■ What to work on ■
Copy without pictures. Please restate each line of the listing exactly.

■ Exercise data ■
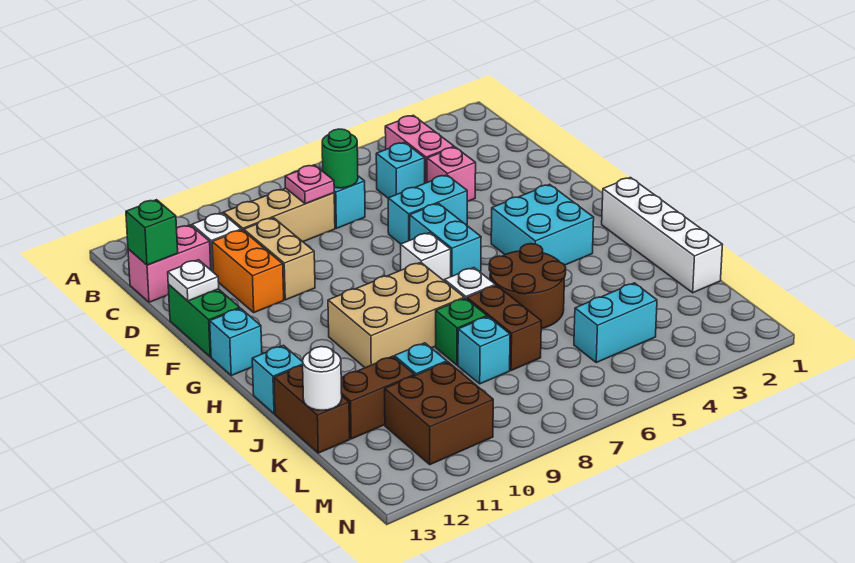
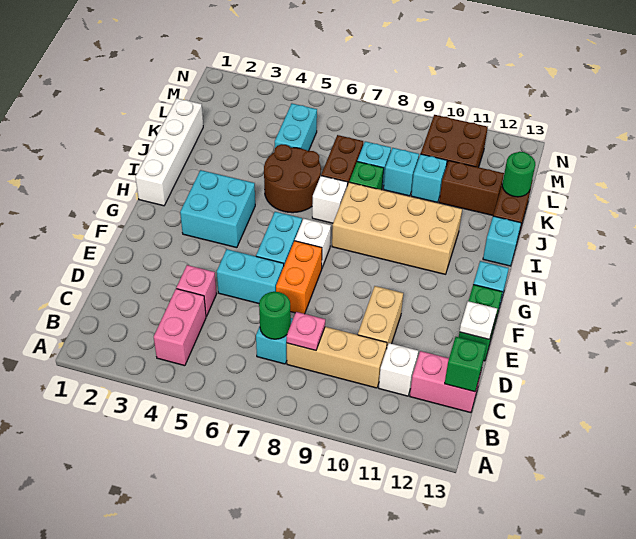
cyan brick C5 level 1 -> cyan brick K9 level 1
orange brick D11:E11 level 1 -> orange brick E7:F7 level 1
tan brick H8:I10 level 1 -> tan brick H8:I11 level 1
white round brick K13 level 2 -> green round brick K13 level 2
cyan brick L4:L5 level 1 -> cyan brick K5:L5 level 1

■ Exercise solution ■
cyan brick C5 level 1 -> cyan brick K9 level 1
orange brick D11:E11 level 1 -> orange brick E7:F7 level 1
tan brick H8:I10 level 1 -> tan brick H8:I11 level 1
white round brick K13 level 2 -> green round brick K13 level 2
cyan brick L4:L5 level 1 -> cyan brick K5:L5 level 1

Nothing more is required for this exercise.